:: TASK DETAILS ::
Every record is to be printed exactly as written, and any picture in it is skipped.

___ DATA FOR THIS EXERCISE

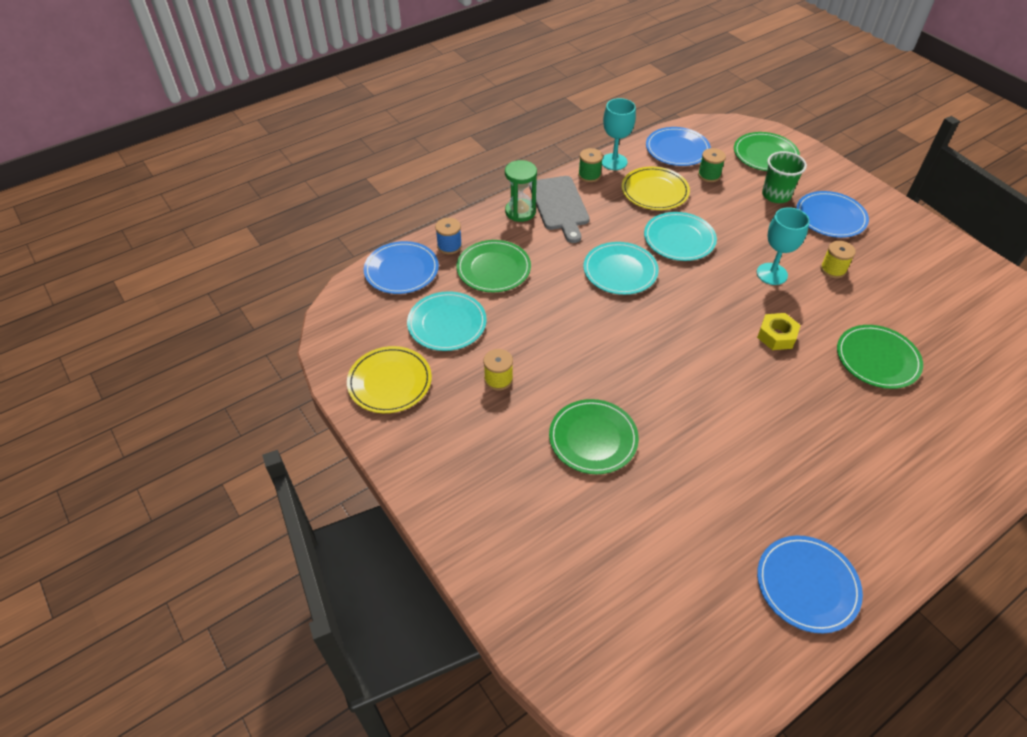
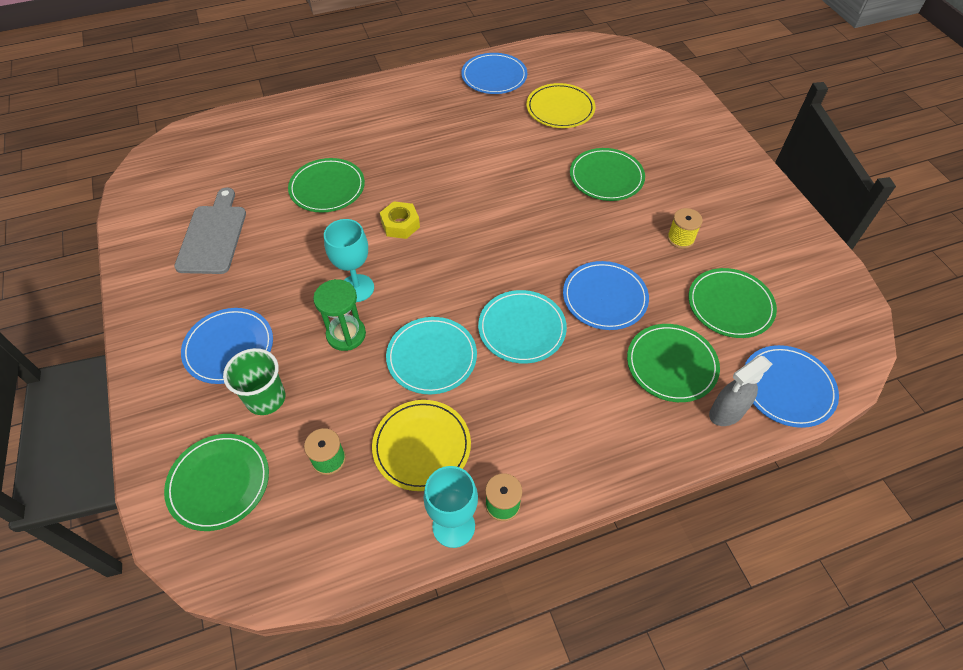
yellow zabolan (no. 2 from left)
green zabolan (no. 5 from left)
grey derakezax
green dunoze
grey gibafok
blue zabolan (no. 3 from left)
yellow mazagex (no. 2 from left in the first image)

______

:: ANSWER TO THIS PROBLEM ::
yellow zabolan (no. 2 from left)
green zabolan (no. 5 from left)
grey derakezax
green dunoze
grey gibafok
blue zabolan (no. 3 from left)
yellow mazagex (no. 2 from left in the first image)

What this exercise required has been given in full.